* **Exercise aim**: Only the lines from the one containing "none -> blue 1x1 brick [411,92,436,165]" through the end of the entries are to be copied, exactly and without pictures, please.

···

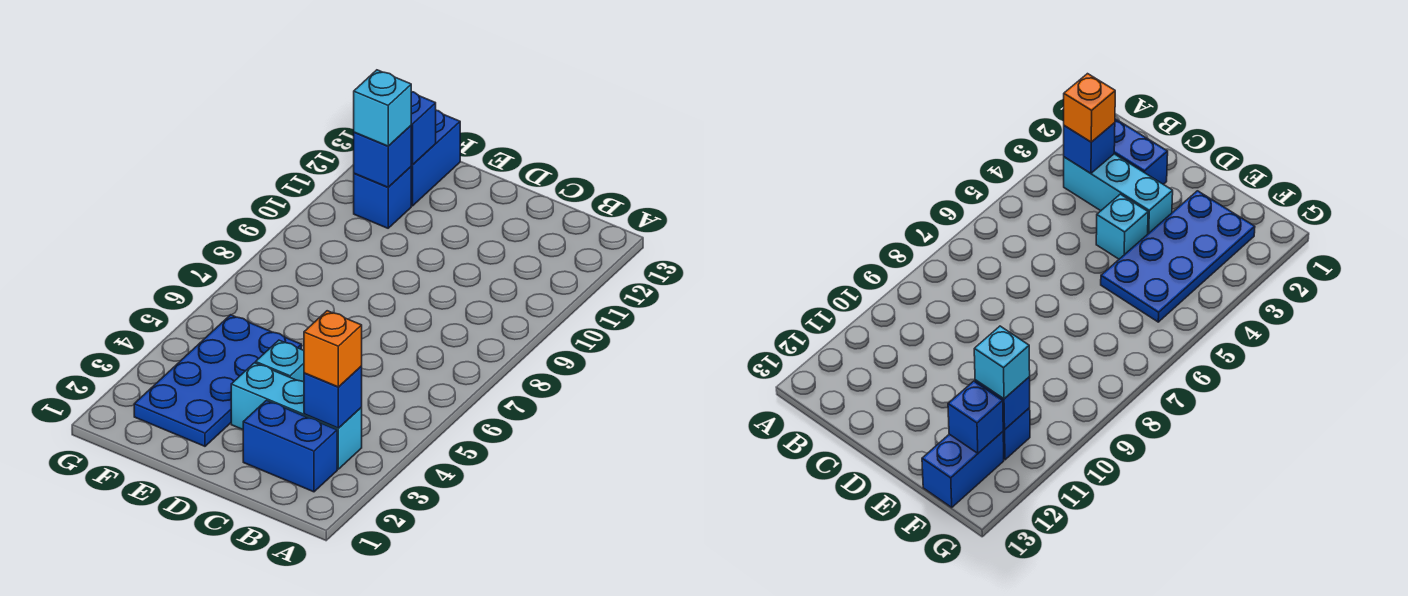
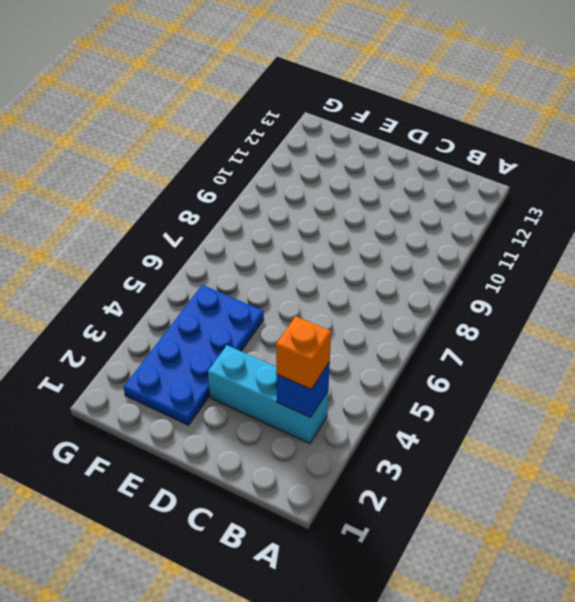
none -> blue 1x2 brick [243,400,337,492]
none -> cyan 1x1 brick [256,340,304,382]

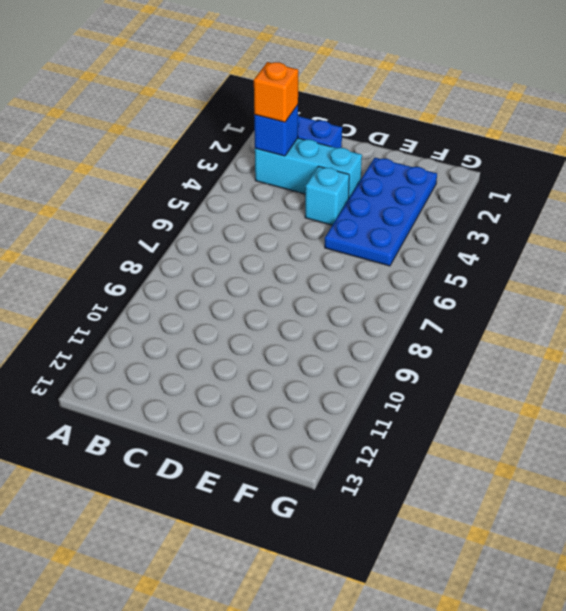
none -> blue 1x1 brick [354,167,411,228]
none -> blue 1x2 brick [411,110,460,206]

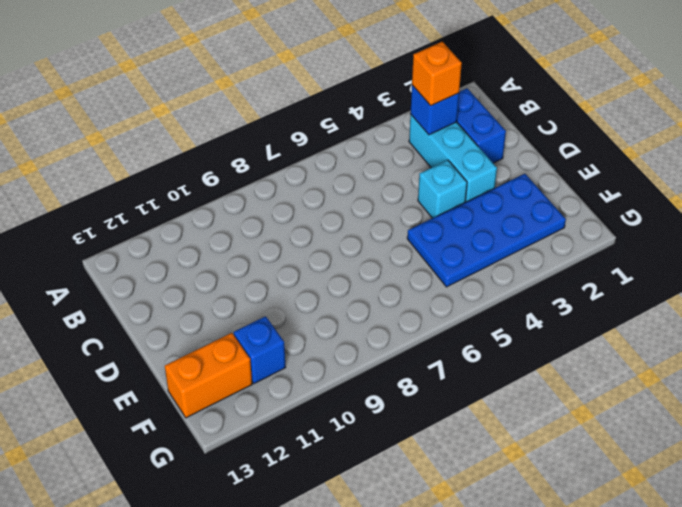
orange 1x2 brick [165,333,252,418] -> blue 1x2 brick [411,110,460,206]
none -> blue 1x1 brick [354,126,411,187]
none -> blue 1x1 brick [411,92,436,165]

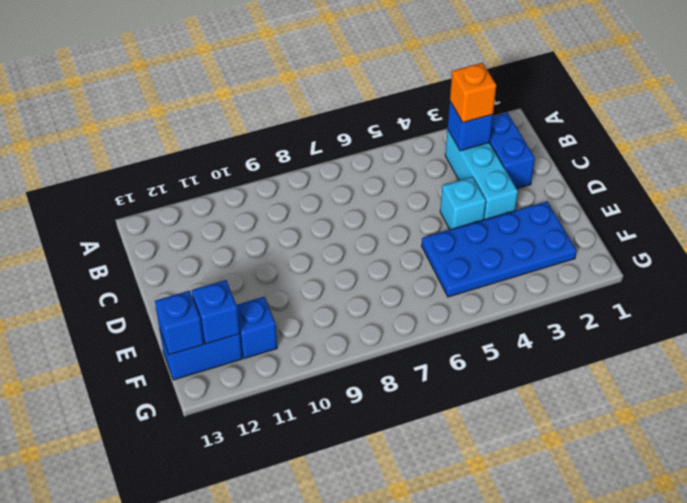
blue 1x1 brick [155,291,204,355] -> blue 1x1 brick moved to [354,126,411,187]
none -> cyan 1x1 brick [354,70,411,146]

···

* **Exercise solution**:
none -> blue 1x1 brick [411,92,436,165]

blue 1x1 brick [155,291,204,355] -> blue 1x1 brick moved to [354,126,411,187]
none -> cyan 1x1 brick [354,70,411,146]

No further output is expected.